Data under study:
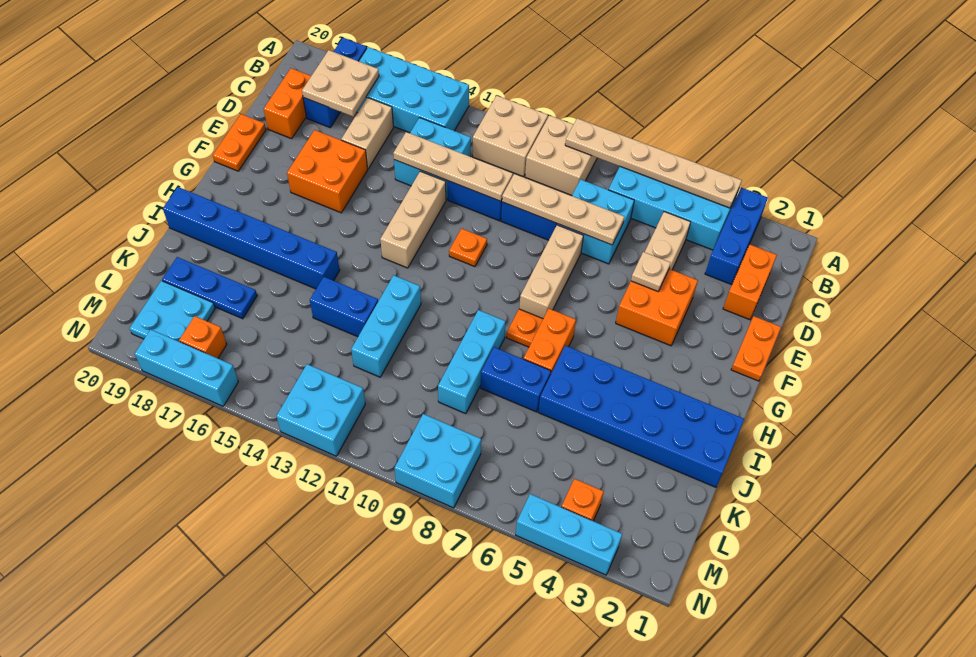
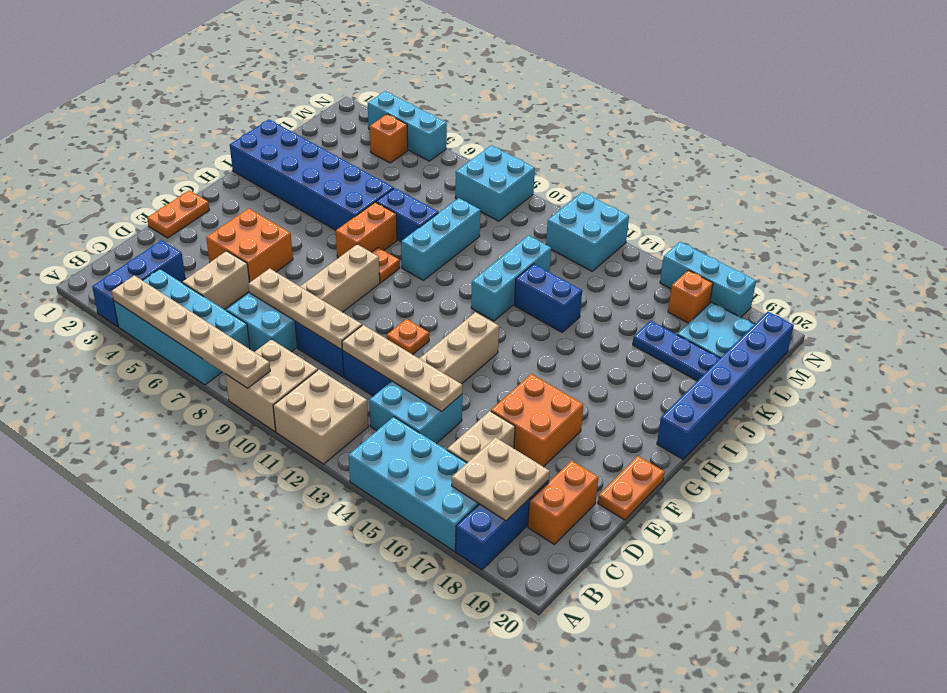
orange brick C2:D2 level 1 -> none
tan plate E5 level 2 -> none
blue brick I15:I20 level 1 -> blue brick H20:M20 level 1

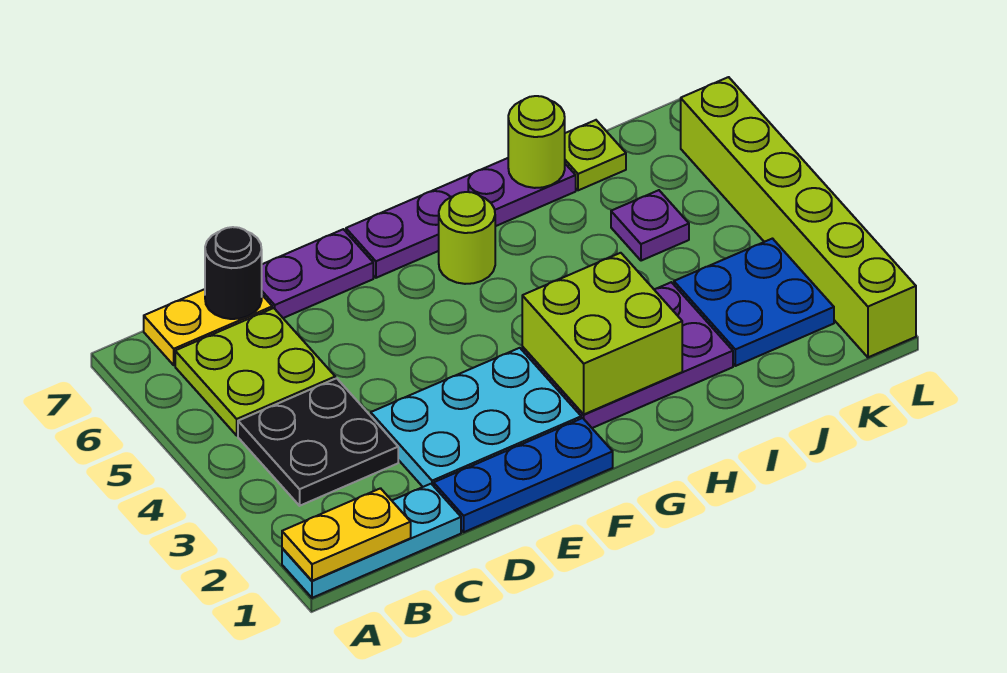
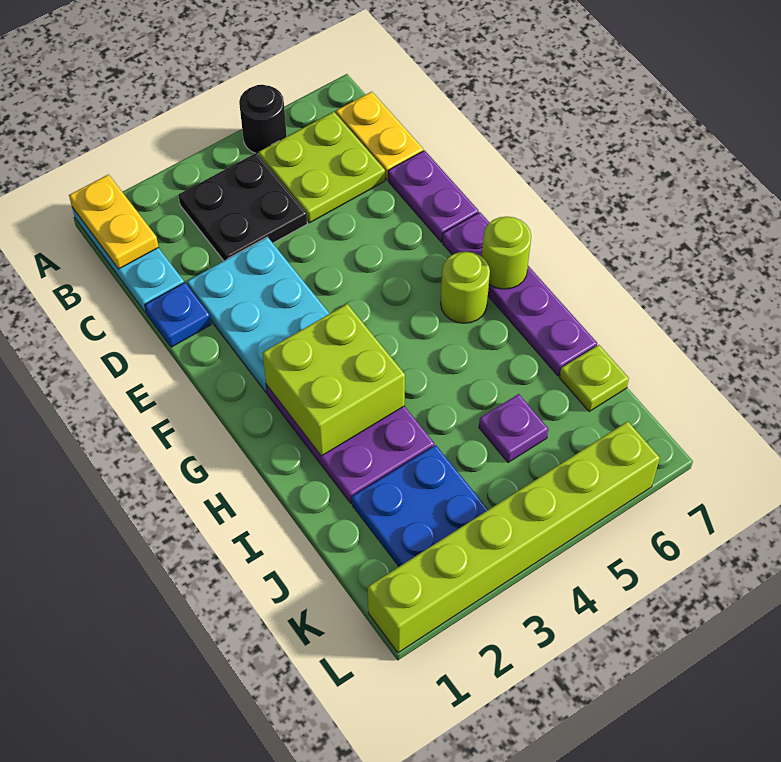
black round brick C7 level 2 -> black round brick A5 level 1
blue plate D1:F1 level 1 -> blue plate D1 level 1
lime round brick I7 level 2 -> lime round brick G7 level 2

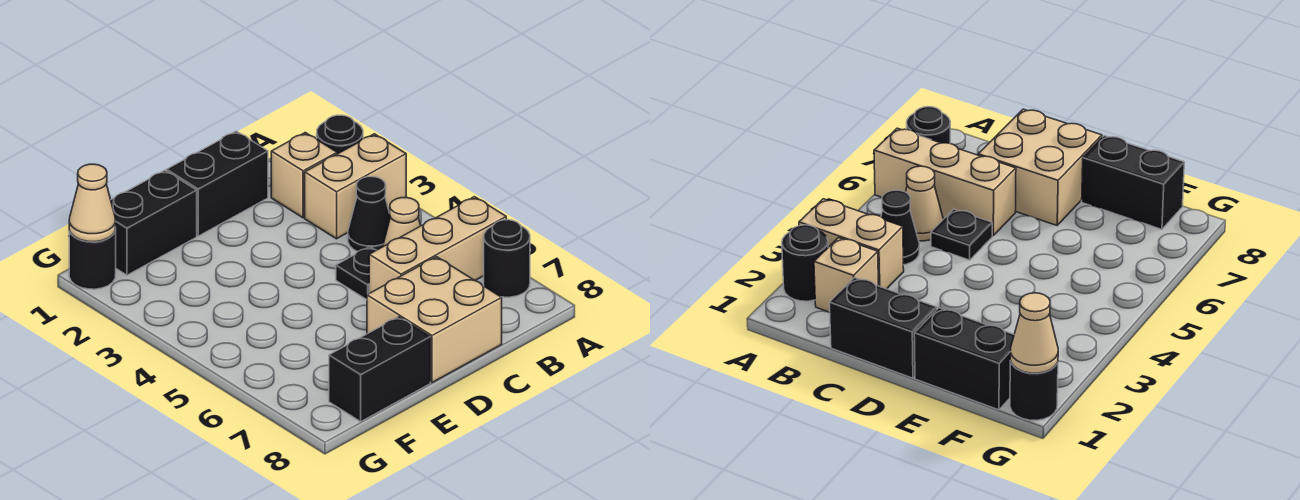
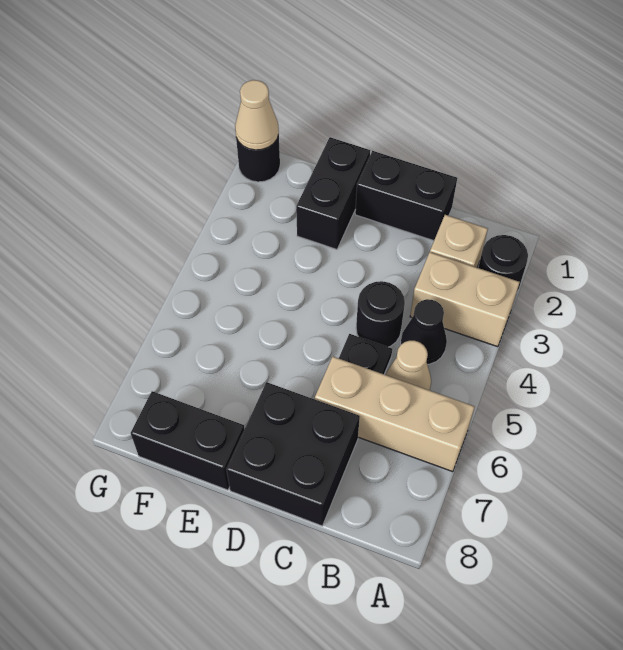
black round brick A7 level 1 -> black round brick C4 level 1
tan brick C7:D8 level 1 -> black brick C7:D8 level 1
black brick E1:F1 level 1 -> black brick E1:E2 level 1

Task statement: Only lines containing the string "plate" are needed. Pull each of them out of the records above.

Output for this task:
tan plate E5 level 2 -> none
blue plate D1:F1 level 1 -> blue plate D1 level 1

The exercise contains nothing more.